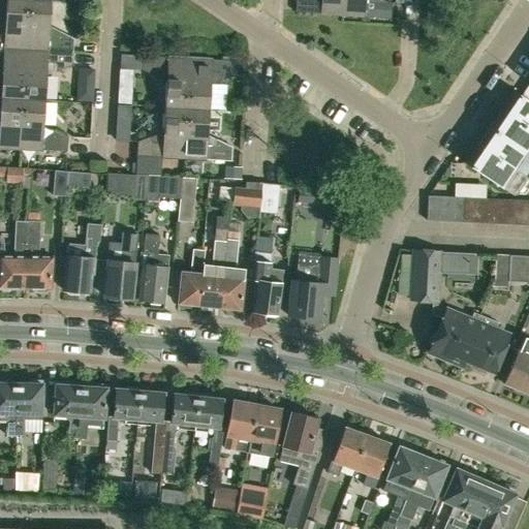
[(0,47),(27,50),(29,0),(6,0),(5,27),(0,26),(0,47)]
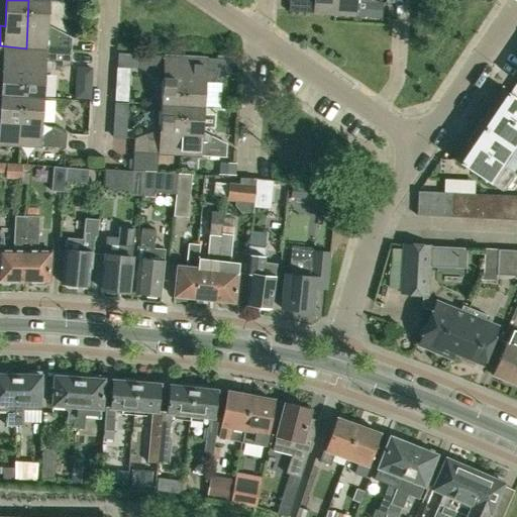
[(47,28),(48,0),(36,0),(28,0),(26,48),(71,50),(72,37),(57,29),(47,28)]
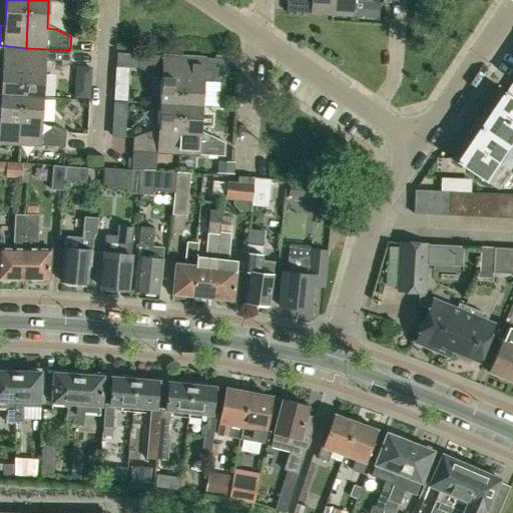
[(333,14),(333,0),(287,0),(286,11),(333,14)]
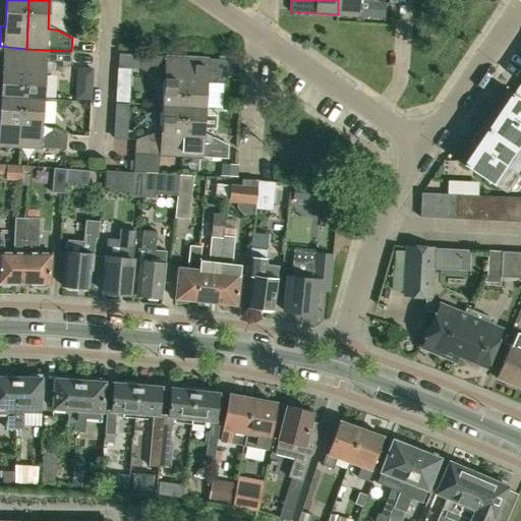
[(338,0),(338,14),(385,16),(385,3),(379,0),(338,0)]
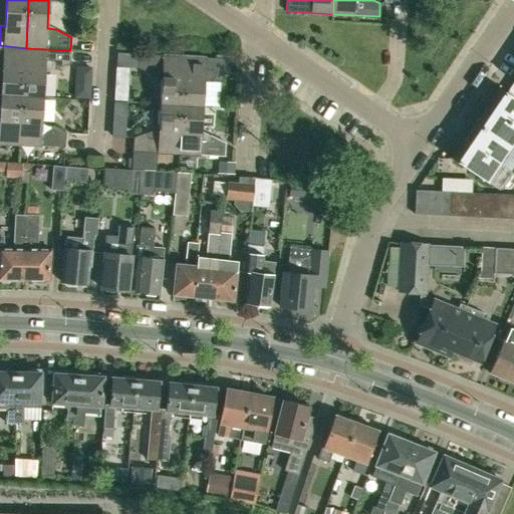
[(23,95),(26,48),(0,45),(0,65),(2,66),(1,94),(23,95)]
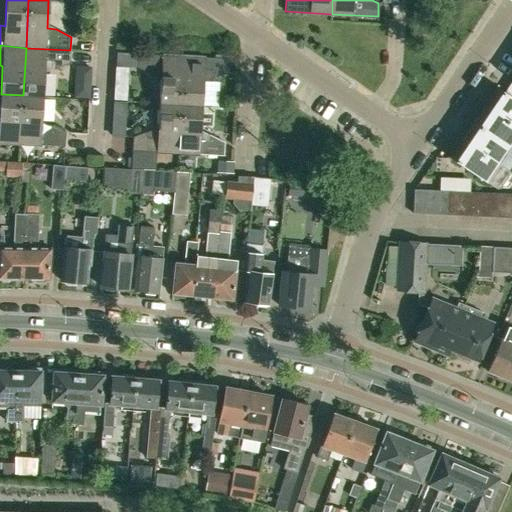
[(70,63),(70,50),(26,48),(23,95),(43,96),(44,68),(53,69),(70,63)]
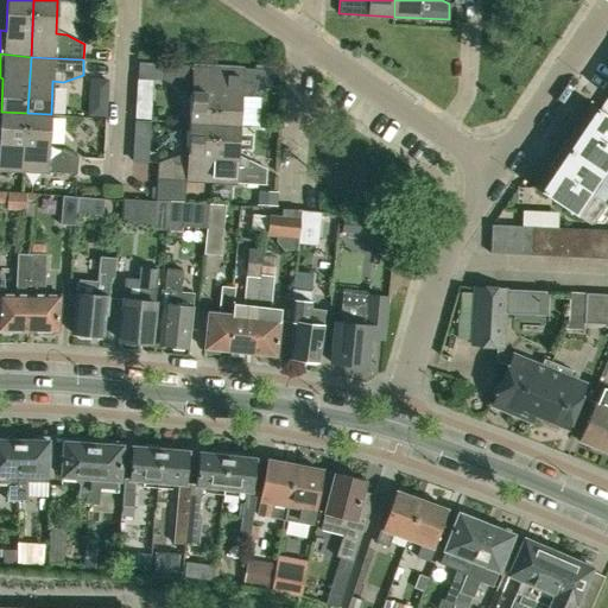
[(216,125),(220,67),(138,62),(138,78),(163,80),(181,89),(191,89),(189,122),(216,125)]
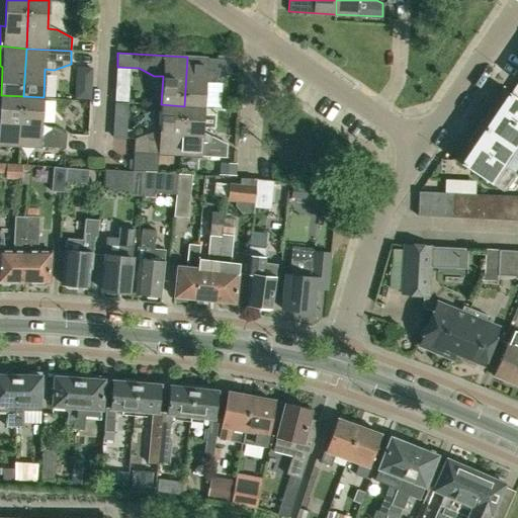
[(184,106),(203,107),(205,79),(214,79),(231,73),(232,60),(187,57),(184,106)]
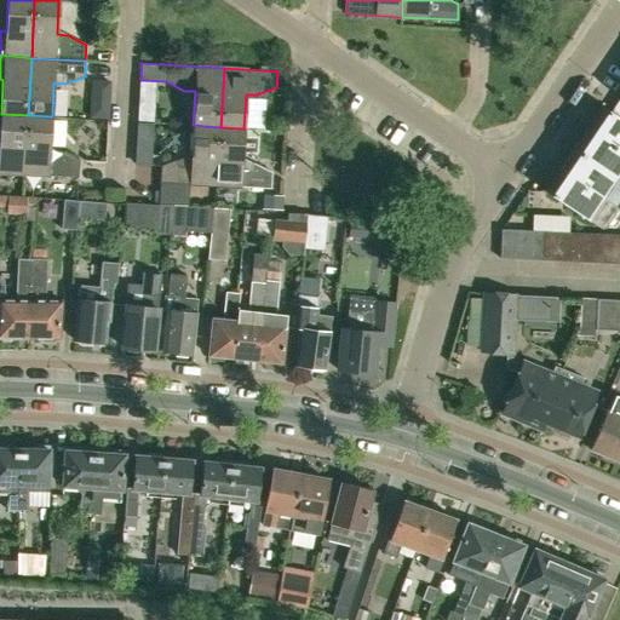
[(98,105),(92,110),(92,119),(105,119),(105,114),(107,105),(104,105),(98,105)]
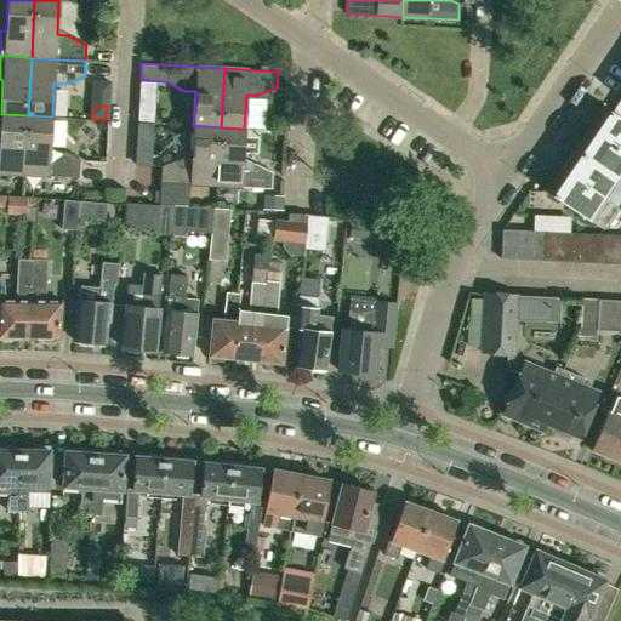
[(620,108),(617,115),(603,106),(588,127),(620,149),(620,108)]
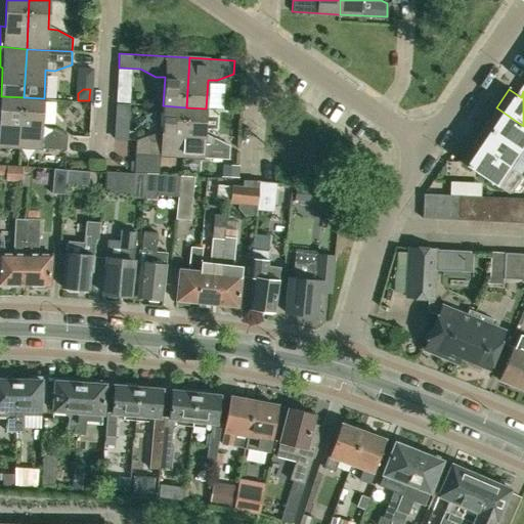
[(130,93),(117,92),(116,102),(129,103),(130,93)]
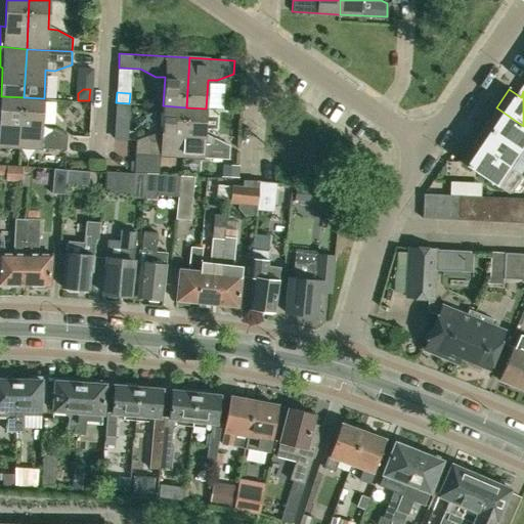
[(0,145),(20,147),(24,97),(1,96),(0,106),(0,145)]
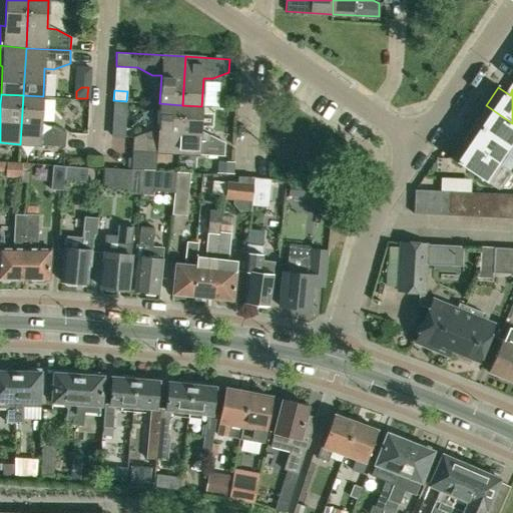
[(41,124),(43,96),(23,95),(20,144),(64,146),(65,132),(51,125),(41,124)]
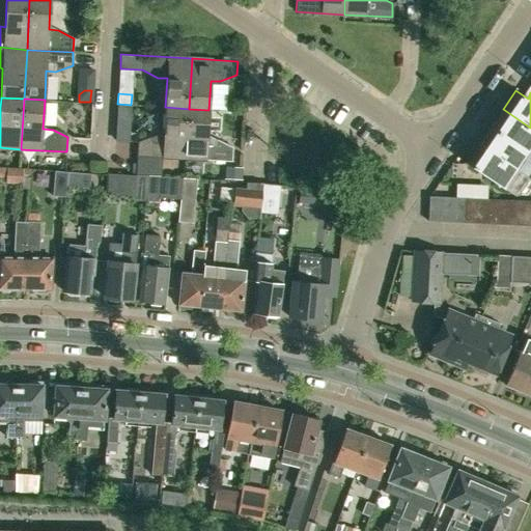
[(186,159),(189,109),(165,107),(163,136),(154,136),(138,142),(137,156),(186,159)]
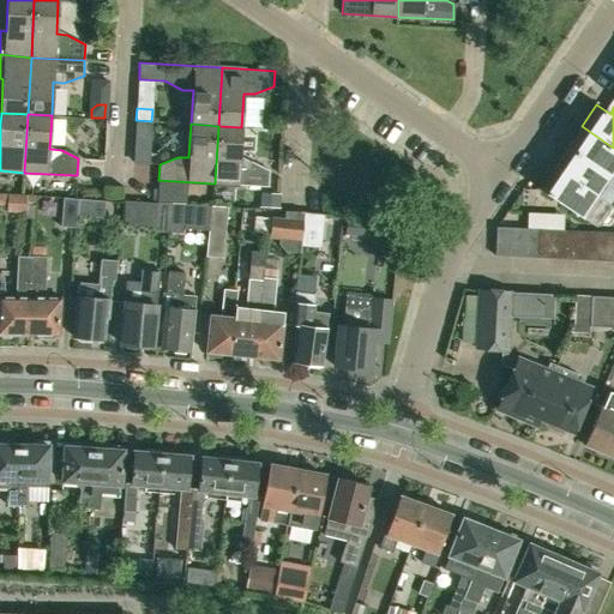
[(240,161),(241,127),(218,126),(215,184),(268,187),(269,170),(252,161),(240,161)]
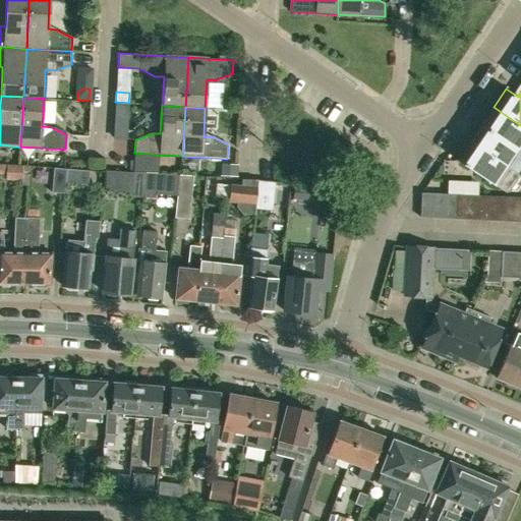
[(518,150),(520,145),(520,125),(494,107),(481,125),(518,150)]
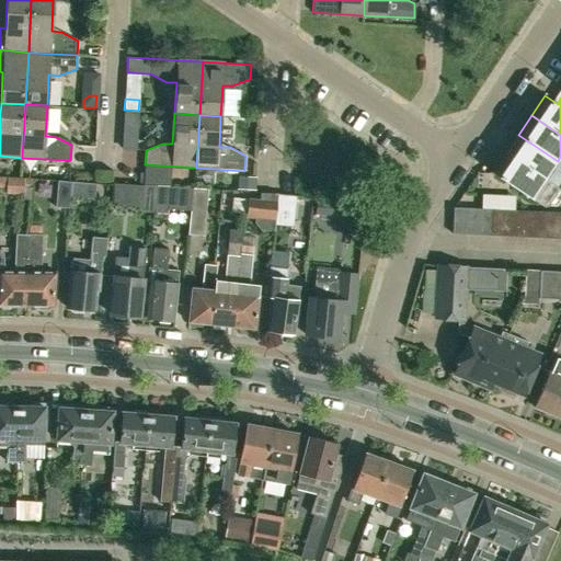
[(546,180),(558,161),(518,135),(506,152),(546,180)]
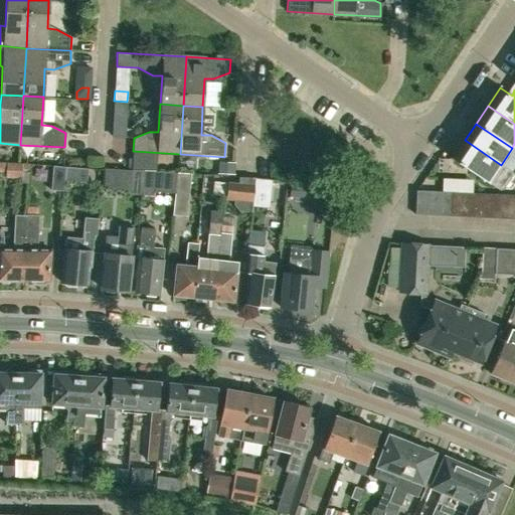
[(514,182),(514,174),(501,165),(465,140),(453,158),(501,190),(504,189),(511,189),(514,182)]
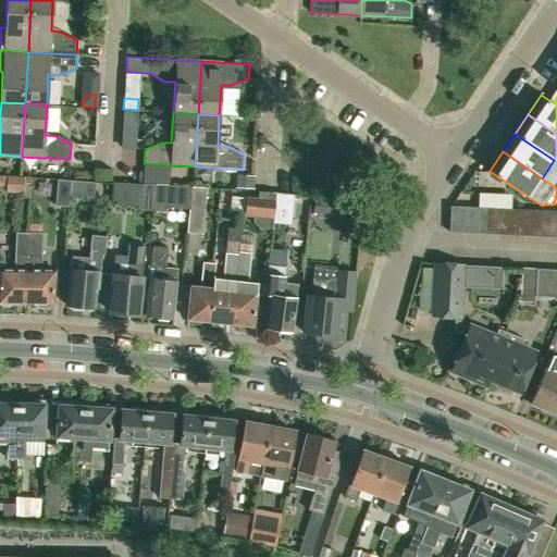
[(257,177),(237,176),(236,189),(256,190),(257,177)]
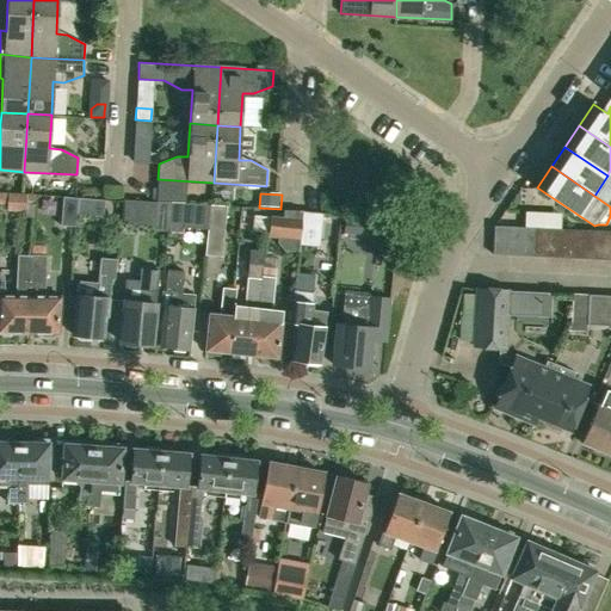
[(7,196),(7,207),(7,213),(26,214),(28,196),(7,196)]
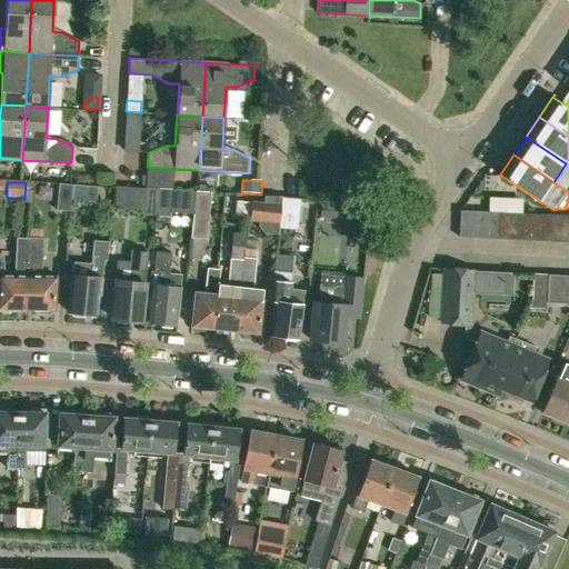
[(70,213),(71,202),(72,186),(60,185),(58,212),(70,213)]
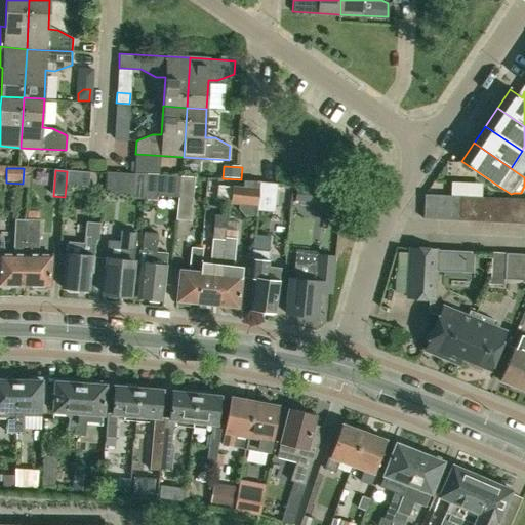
[(67,171),(66,187),(90,189),(91,174),(67,171)]
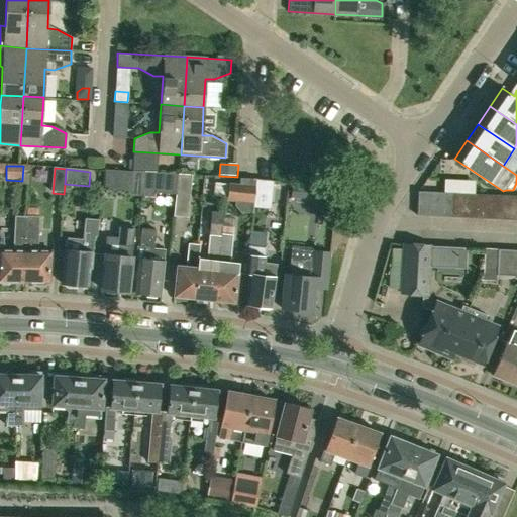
[(142,197),(144,173),(132,172),(130,196),(142,197)]
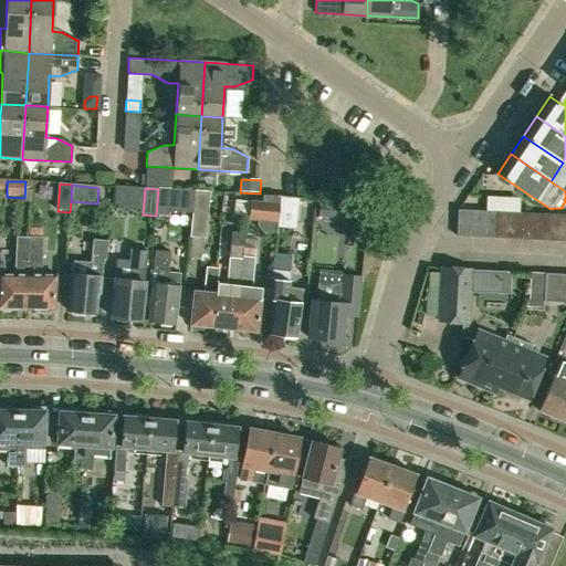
[(158,189),(156,216),(171,217),(173,190),(158,189)]
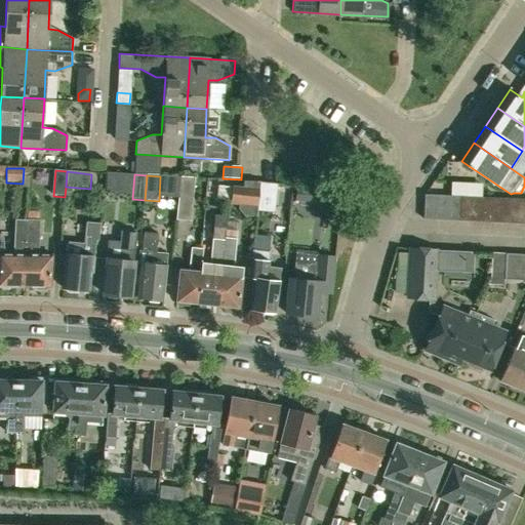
[(196,179),(182,178),(177,221),(191,224),(196,179)]
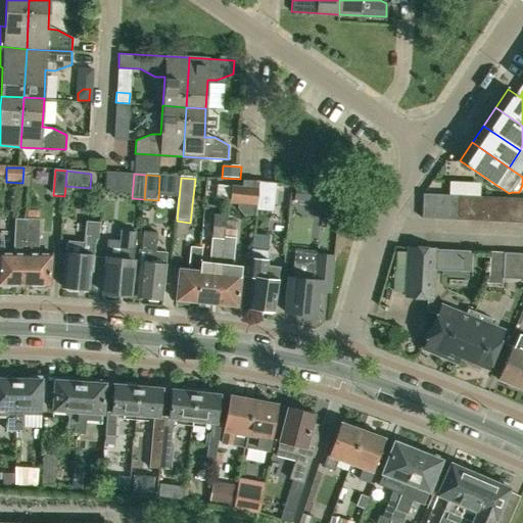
[(257,203),(259,182),(243,181),(242,185),(232,184),(230,201),(257,203)]
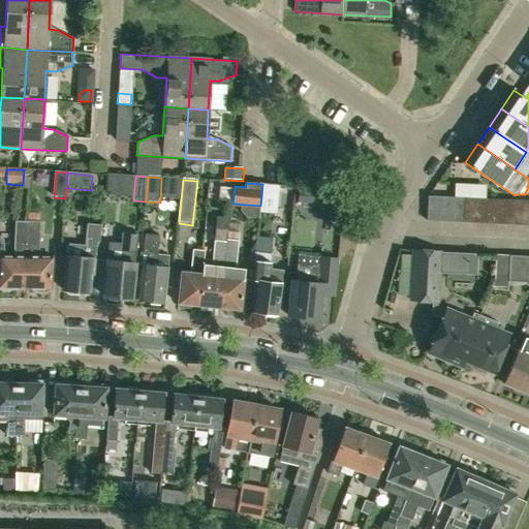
[(262,184),(260,206),(259,214),(278,216),(281,186),(262,184)]
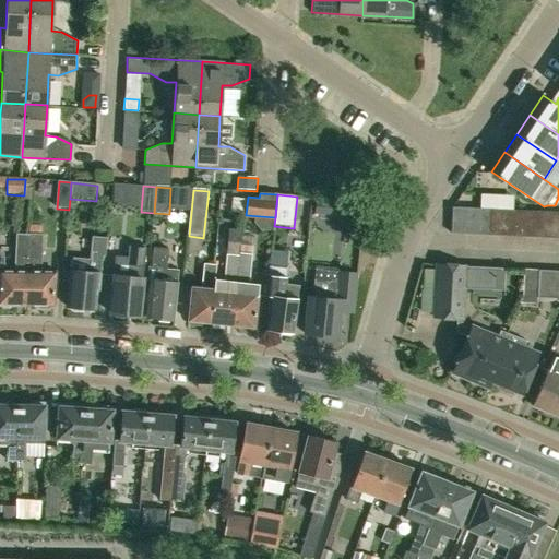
[(346,217),(348,203),(317,199),(314,213),(346,217)]
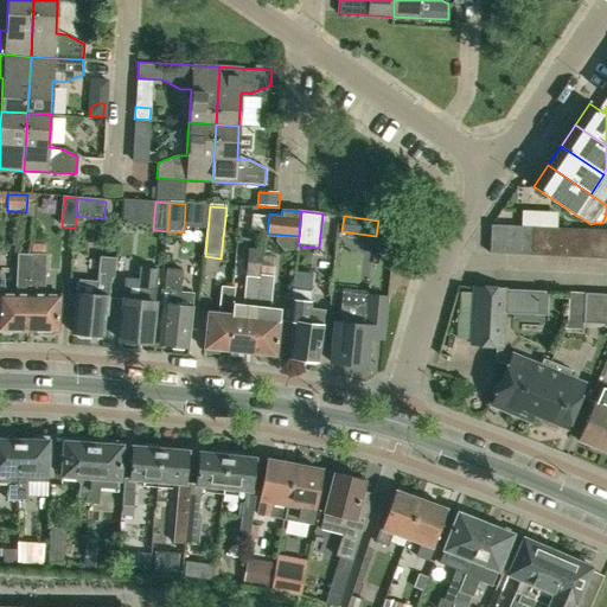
[(503,255),(504,228),(491,227),(490,254),(503,255)]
= = = = =
**What this task involves**
Print once more, exactly, the lines that start at the top of the records above and end at the line with "[(142,197),(144,173),(132,172),(130,196),(142,197)]", skipping all pictures.

**Task result**
[(0,47),(27,50),(29,0),(6,0),(5,27),(0,26),(0,47)]
[(47,28),(48,0),(36,0),(28,0),(26,48),(71,50),(72,37),(57,29),(47,28)]
[(333,14),(333,0),(287,0),(286,11),(333,14)]
[(338,0),(338,14),(385,16),(385,3),(379,0),(338,0)]
[(23,95),(26,48),(0,45),(0,65),(2,66),(1,94),(23,95)]
[(70,63),(70,50),(26,48),(23,95),(43,96),(44,68),(53,69),(70,63)]
[(216,125),(220,67),(138,62),(138,78),(163,80),(181,89),(191,89),(189,122),(216,125)]
[(184,106),(203,107),(205,79),(214,79),(231,73),(232,60),(187,57),(184,106)]
[(98,105),(92,110),(92,119),(105,119),(105,114),(107,105),(104,105),(98,105)]
[(620,108),(617,115),(603,106),(588,127),(620,149),(620,108)]
[(130,93),(117,92),(116,102),(129,103),(130,93)]
[(0,145),(20,147),(24,97),(1,96),(0,106),(0,145)]
[(41,124),(43,96),(23,95),(20,144),(64,146),(65,132),(51,125),(41,124)]
[(186,159),(189,109),(165,107),(163,136),(154,136),(138,142),(137,156),(186,159)]
[(240,161),(241,127),(218,126),(215,184),(268,187),(269,170),(252,161),(240,161)]
[(518,150),(520,145),(520,125),(494,107),(481,125),(518,150)]
[(546,180),(558,161),(518,135),(506,152),(546,180)]
[(514,182),(514,174),(501,165),(465,140),(453,158),(501,190),(504,189),(511,189),(514,182)]
[(257,177),(237,176),(236,189),(256,190),(257,177)]
[(7,196),(7,207),(7,213),(26,214),(28,196),(7,196)]
[(70,213),(71,202),(72,186),(60,185),(58,212),(70,213)]
[(67,171),(66,187),(90,189),(91,174),(67,171)]
[(142,197),(144,173),(132,172),(130,196),(142,197)]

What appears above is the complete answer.